_Work to be completed_
Take the line with "camera: 135 degrees right, 0 degrees up" as the first and the last line of the data as the end. Write out both and every line between exactly, except pictures.

_Records to use_
....
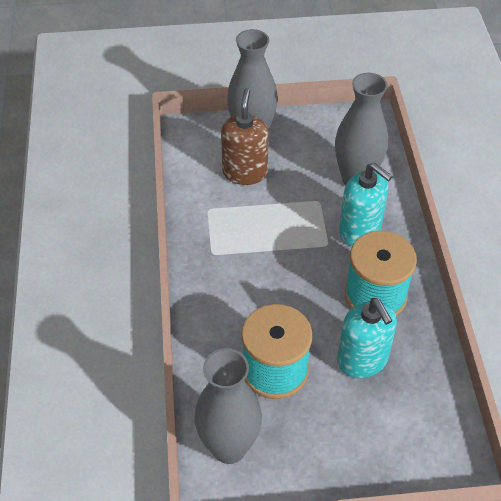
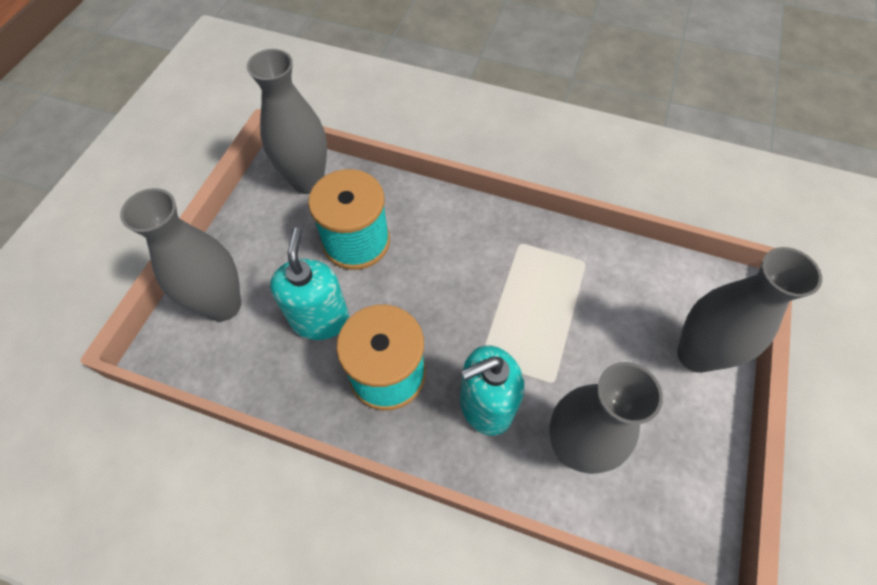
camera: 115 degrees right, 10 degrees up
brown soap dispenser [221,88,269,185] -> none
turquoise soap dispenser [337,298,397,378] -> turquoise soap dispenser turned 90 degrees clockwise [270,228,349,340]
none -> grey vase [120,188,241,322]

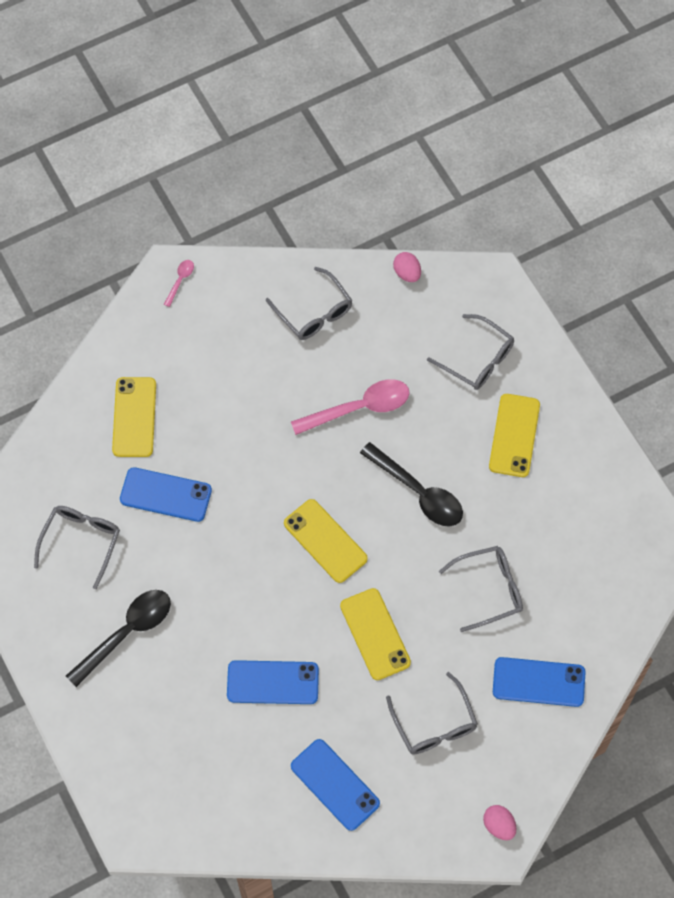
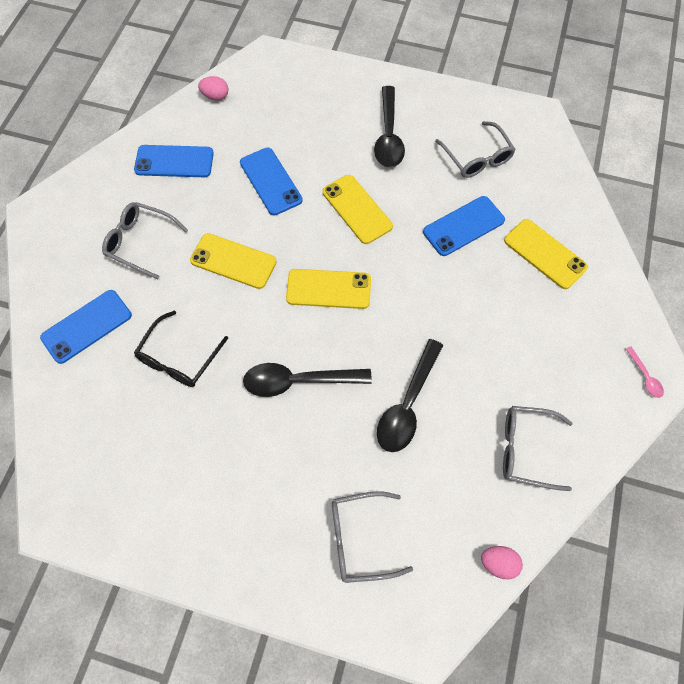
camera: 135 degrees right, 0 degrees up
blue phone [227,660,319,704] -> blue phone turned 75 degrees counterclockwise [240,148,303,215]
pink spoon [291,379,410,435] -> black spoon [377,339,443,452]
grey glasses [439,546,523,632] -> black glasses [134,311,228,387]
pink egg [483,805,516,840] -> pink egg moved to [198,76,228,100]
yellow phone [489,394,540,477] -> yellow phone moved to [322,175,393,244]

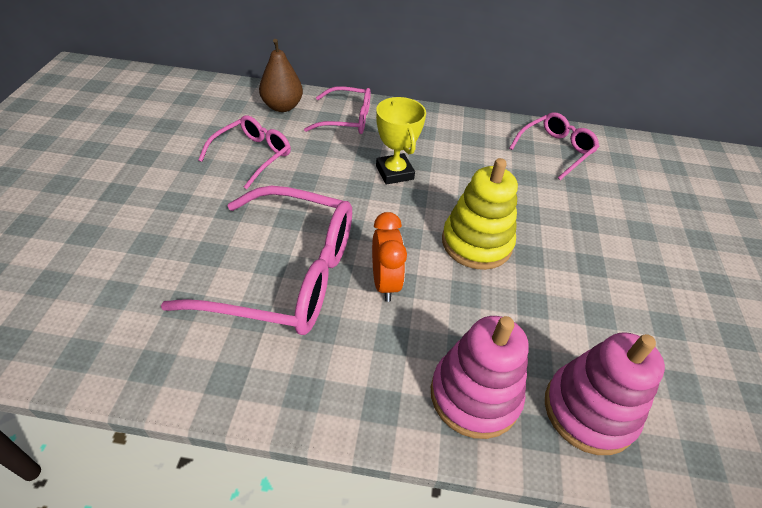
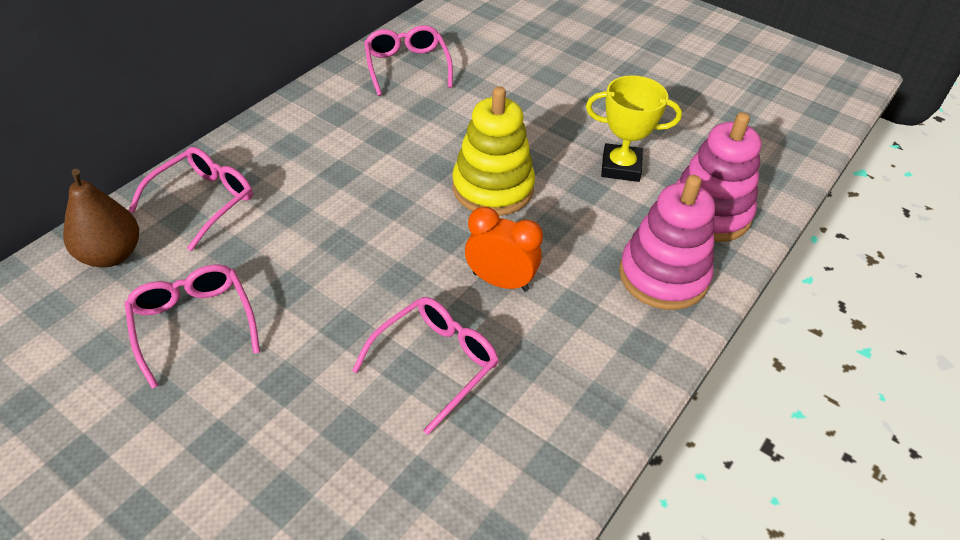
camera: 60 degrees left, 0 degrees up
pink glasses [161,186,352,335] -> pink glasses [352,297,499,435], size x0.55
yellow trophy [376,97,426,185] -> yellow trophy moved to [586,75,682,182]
....
_Task output_
camera: 135 degrees right, 0 degrees up
blue phone [227,660,319,704] -> blue phone turned 75 degrees counterclockwise [240,148,303,215]
pink spoon [291,379,410,435] -> black spoon [377,339,443,452]
grey glasses [439,546,523,632] -> black glasses [134,311,228,387]
pink egg [483,805,516,840] -> pink egg moved to [198,76,228,100]
yellow phone [489,394,540,477] -> yellow phone moved to [322,175,393,244]

camera: 60 degrees left, 0 degrees up
pink glasses [161,186,352,335] -> pink glasses [352,297,499,435], size x0.55
yellow trophy [376,97,426,185] -> yellow trophy moved to [586,75,682,182]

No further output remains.